Exercise prompt:
Restate word for word the lines of the data below, from the first through the one that has "Q1: PMOS BS250 (G EN_N, D VSW, S".

The data:

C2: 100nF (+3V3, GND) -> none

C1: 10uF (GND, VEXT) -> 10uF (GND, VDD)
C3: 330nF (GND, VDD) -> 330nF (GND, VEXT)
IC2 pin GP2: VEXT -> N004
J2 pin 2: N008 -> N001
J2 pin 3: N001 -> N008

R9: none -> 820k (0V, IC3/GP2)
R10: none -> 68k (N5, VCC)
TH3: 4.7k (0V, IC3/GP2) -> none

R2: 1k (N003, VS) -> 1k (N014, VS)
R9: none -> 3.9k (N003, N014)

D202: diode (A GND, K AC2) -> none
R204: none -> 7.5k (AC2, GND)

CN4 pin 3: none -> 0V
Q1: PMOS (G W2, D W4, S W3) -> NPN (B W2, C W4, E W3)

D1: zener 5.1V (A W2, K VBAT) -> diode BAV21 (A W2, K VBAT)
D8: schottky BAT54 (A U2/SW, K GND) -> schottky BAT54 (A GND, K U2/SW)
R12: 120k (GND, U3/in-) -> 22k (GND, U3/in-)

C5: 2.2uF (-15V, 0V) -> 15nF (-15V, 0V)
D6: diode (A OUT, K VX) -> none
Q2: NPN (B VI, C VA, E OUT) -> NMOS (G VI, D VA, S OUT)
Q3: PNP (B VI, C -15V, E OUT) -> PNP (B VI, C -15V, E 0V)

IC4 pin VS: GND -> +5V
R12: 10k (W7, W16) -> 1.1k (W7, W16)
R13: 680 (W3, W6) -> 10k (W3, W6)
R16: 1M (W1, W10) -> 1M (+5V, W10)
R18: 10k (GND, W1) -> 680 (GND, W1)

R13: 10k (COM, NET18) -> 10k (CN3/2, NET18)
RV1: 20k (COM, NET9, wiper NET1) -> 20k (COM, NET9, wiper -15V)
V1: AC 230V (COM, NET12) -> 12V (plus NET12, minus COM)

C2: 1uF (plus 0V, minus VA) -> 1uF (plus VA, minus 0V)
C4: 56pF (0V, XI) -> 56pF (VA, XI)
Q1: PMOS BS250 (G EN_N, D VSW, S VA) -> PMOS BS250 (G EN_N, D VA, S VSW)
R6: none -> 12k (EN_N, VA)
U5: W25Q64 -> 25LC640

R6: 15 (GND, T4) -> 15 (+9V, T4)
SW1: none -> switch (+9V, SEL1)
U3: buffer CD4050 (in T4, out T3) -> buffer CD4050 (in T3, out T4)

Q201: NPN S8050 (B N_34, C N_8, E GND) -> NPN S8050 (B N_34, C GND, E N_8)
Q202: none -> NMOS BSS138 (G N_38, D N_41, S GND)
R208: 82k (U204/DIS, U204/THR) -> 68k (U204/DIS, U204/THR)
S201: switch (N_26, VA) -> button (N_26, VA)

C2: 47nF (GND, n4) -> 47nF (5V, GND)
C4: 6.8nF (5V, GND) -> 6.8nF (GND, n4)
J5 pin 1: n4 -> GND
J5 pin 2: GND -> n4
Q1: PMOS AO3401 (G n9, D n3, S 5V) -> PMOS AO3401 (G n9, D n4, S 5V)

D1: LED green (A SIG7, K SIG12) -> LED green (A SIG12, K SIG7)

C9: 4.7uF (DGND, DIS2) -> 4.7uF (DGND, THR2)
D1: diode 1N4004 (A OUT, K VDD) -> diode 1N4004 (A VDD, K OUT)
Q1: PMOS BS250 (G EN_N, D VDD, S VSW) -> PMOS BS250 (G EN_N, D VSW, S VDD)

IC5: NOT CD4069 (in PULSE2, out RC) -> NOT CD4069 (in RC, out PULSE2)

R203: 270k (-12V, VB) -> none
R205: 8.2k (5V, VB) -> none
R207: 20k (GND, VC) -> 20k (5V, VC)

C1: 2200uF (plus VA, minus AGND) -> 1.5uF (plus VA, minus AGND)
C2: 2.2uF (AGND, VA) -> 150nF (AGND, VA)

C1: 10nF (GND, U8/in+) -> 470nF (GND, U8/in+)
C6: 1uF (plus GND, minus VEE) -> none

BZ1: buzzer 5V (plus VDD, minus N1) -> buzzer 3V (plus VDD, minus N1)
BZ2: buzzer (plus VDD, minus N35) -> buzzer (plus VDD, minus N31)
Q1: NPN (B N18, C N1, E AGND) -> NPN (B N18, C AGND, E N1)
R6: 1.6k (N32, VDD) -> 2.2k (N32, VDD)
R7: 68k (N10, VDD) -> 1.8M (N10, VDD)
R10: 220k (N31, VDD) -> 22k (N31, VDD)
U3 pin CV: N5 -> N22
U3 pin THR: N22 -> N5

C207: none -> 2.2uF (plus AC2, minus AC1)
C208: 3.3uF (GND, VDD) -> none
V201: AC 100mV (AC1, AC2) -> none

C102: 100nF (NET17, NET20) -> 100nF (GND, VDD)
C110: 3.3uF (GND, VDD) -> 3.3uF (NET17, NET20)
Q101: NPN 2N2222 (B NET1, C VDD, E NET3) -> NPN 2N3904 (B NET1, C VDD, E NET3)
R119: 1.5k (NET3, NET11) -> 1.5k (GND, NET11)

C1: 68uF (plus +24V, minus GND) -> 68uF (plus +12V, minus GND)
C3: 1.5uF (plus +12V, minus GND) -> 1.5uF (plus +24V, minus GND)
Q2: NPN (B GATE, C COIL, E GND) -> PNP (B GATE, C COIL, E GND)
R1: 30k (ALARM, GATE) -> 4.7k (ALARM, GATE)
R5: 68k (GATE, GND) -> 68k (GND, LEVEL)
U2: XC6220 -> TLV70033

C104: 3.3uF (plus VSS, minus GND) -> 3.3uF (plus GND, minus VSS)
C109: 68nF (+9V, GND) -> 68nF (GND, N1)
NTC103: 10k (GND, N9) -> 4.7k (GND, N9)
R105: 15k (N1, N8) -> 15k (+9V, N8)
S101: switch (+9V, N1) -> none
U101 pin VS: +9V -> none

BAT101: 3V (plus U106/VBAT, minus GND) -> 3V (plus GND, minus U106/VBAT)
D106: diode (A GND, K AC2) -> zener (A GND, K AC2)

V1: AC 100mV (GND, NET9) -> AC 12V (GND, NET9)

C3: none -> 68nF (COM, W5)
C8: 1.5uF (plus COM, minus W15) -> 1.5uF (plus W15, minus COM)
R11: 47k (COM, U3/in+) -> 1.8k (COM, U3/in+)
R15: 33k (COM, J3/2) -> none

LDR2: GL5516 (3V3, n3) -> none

Exercise solution:
C2: 100nF (+3V3, GND) -> none

C1: 10uF (GND, VEXT) -> 10uF (GND, VDD)
C3: 330nF (GND, VDD) -> 330nF (GND, VEXT)
IC2 pin GP2: VEXT -> N004
J2 pin 2: N008 -> N001
J2 pin 3: N001 -> N008

R9: none -> 820k (0V, IC3/GP2)
R10: none -> 68k (N5, VCC)
TH3: 4.7k (0V, IC3/GP2) -> none

R2: 1k (N003, VS) -> 1k (N014, VS)
R9: none -> 3.9k (N003, N014)

D202: diode (A GND, K AC2) -> none
R204: none -> 7.5k (AC2, GND)

CN4 pin 3: none -> 0V
Q1: PMOS (G W2, D W4, S W3) -> NPN (B W2, C W4, E W3)

D1: zener 5.1V (A W2, K VBAT) -> diode BAV21 (A W2, K VBAT)
D8: schottky BAT54 (A U2/SW, K GND) -> schottky BAT54 (A GND, K U2/SW)
R12: 120k (GND, U3/in-) -> 22k (GND, U3/in-)

C5: 2.2uF (-15V, 0V) -> 15nF (-15V, 0V)
D6: diode (A OUT, K VX) -> none
Q2: NPN (B VI, C VA, E OUT) -> NMOS (G VI, D VA, S OUT)
Q3: PNP (B VI, C -15V, E OUT) -> PNP (B VI, C -15V, E 0V)

IC4 pin VS: GND -> +5V
R12: 10k (W7, W16) -> 1.1k (W7, W16)
R13: 680 (W3, W6) -> 10k (W3, W6)
R16: 1M (W1, W10) -> 1M (+5V, W10)
R18: 10k (GND, W1) -> 680 (GND, W1)

R13: 10k (COM, NET18) -> 10k (CN3/2, NET18)
RV1: 20k (COM, NET9, wiper NET1) -> 20k (COM, NET9, wiper -15V)
V1: AC 230V (COM, NET12) -> 12V (plus NET12, minus COM)

C2: 1uF (plus 0V, minus VA) -> 1uF (plus VA, minus 0V)
C4: 56pF (0V, XI) -> 56pF (VA, XI)
Q1: PMOS BS250 (G EN_N, D VSW, S VA) -> PMOS BS250 (G EN_N, D VA, S VSW)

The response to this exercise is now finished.